WORK REQUIRED.
Reproduce the entries verbatim from the start through the line containing "The First Princess", including both ends.

MATERIAL PROVIDED.
+ + + + + + +

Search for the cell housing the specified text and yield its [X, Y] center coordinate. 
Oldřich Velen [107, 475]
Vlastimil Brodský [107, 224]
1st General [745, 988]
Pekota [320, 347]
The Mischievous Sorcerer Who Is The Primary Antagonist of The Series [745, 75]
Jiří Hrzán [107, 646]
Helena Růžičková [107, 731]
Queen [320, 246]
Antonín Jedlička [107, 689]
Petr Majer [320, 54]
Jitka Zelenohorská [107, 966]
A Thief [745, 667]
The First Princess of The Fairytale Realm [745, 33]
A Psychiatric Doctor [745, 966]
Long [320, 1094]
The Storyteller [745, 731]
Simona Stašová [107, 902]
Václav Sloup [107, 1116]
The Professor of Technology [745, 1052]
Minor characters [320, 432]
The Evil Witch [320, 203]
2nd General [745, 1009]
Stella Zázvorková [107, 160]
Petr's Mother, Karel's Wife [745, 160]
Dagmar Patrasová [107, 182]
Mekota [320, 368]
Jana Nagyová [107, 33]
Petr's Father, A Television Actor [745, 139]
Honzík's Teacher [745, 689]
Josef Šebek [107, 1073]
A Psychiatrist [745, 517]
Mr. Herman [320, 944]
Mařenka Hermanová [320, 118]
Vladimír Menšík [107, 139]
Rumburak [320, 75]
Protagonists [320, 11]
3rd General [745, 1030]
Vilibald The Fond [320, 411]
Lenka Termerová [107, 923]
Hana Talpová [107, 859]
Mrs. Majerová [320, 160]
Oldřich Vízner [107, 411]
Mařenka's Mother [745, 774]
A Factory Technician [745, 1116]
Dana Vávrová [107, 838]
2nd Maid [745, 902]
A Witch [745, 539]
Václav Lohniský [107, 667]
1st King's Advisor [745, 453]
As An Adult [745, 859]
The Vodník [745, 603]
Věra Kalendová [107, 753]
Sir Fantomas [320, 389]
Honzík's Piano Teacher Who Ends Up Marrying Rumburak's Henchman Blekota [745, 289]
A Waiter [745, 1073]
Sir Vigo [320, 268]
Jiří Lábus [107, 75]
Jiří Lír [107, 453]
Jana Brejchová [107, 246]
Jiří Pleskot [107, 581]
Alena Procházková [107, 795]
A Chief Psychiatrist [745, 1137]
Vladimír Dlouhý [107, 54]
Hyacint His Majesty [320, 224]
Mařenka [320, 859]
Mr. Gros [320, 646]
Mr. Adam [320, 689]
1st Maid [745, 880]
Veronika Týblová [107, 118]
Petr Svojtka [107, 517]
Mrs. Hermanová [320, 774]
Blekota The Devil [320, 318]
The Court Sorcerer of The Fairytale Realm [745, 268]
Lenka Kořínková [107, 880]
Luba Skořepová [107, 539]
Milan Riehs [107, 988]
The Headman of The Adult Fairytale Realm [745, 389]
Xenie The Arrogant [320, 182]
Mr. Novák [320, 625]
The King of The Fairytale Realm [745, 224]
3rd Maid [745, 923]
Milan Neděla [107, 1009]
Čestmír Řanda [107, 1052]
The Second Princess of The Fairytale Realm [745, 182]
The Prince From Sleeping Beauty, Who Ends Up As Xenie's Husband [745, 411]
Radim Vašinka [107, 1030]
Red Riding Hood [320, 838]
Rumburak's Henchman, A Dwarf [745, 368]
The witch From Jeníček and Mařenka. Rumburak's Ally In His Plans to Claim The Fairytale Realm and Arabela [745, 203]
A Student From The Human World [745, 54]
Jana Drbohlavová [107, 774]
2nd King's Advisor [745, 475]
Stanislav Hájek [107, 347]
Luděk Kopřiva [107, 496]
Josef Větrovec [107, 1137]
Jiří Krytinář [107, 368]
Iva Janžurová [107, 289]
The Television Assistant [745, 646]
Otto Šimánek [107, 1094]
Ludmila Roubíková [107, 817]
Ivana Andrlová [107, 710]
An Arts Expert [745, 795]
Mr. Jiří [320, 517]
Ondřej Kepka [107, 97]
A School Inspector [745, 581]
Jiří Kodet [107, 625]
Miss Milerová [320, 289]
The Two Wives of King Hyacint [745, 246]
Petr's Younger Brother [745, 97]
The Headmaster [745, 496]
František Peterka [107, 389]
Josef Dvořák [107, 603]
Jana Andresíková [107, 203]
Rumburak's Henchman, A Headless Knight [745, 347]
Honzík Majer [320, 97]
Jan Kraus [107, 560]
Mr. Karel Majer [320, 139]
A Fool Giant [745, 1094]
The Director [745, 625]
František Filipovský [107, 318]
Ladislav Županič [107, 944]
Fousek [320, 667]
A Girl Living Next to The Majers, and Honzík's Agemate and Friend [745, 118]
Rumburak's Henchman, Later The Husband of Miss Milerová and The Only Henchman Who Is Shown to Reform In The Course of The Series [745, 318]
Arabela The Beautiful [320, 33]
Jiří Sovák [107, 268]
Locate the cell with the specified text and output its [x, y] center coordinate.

+ + + + + + +

RESULT.
Search for the cell housing the specified text and yield its [X, Y] center coordinate. 
Oldřich Velen [107, 475]
Vlastimil Brodský [107, 224]
1st General [745, 988]
Pekota [320, 347]
The Mischievous Sorcerer Who Is The Primary Antagonist of The Series [745, 75]
Jiří Hrzán [107, 646]
Helena Růžičková [107, 731]
Queen [320, 246]
Antonín Jedlička [107, 689]
Petr Majer [320, 54]
Jitka Zelenohorská [107, 966]
A Thief [745, 667]
The First Princess of The Fairytale Realm [745, 33]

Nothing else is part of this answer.